▶ **WHAT THIS TASK INVOLVES**: Copy the listing exactly, images excluded.

▶ **PROVIDED MATERIAL**:

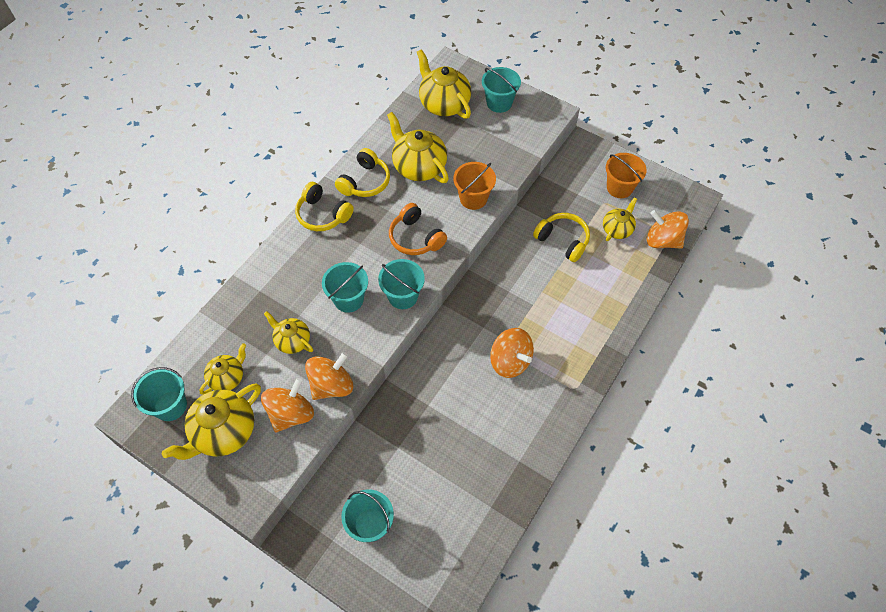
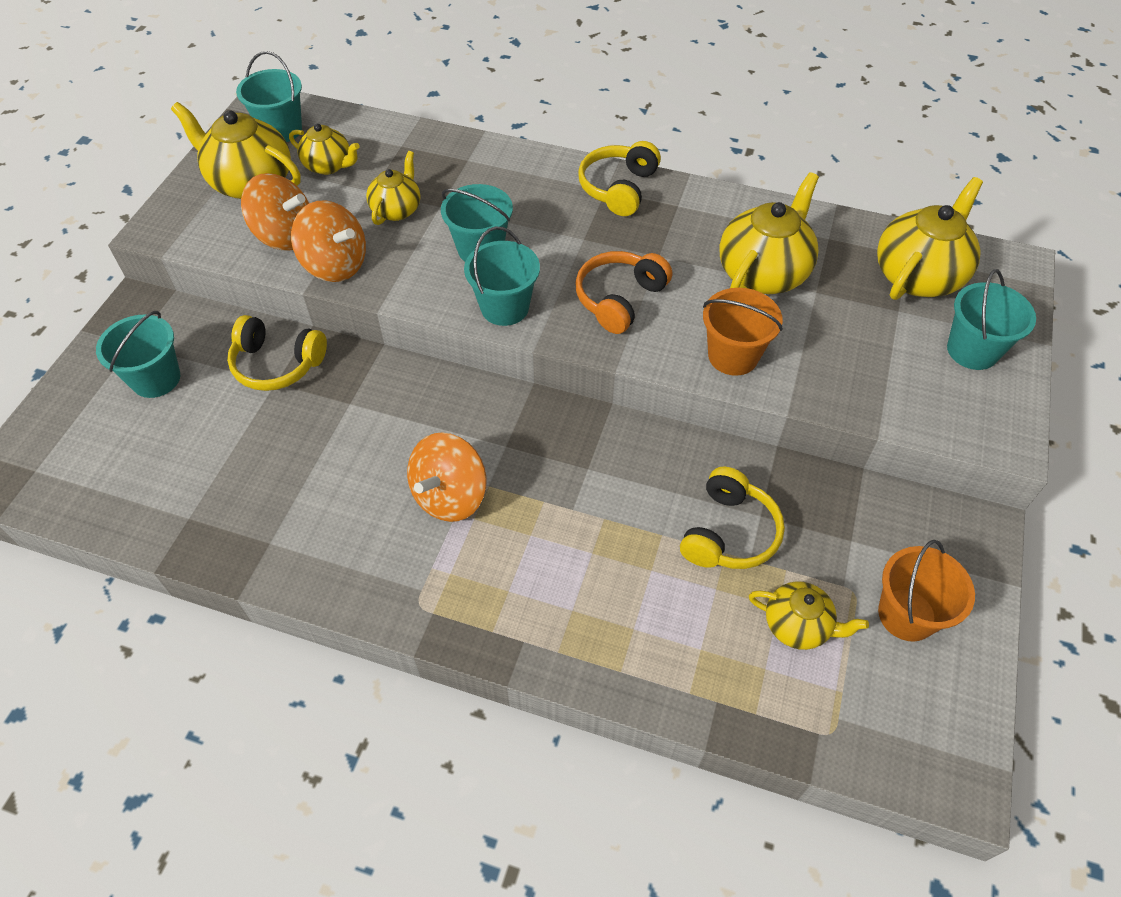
camera: 75 degrees right, 5 degrees down
(365, 182) = (700, 218): yellow headphones -> yellow headphones (277, 364)
(662, 240) = (809, 720): orange spinning top -> none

▶ **WRITTEN RESPONSE**:
camera: 75 degrees right, 5 degrees down
(365, 182) = (700, 218): yellow headphones -> yellow headphones (277, 364)
(662, 240) = (809, 720): orange spinning top -> none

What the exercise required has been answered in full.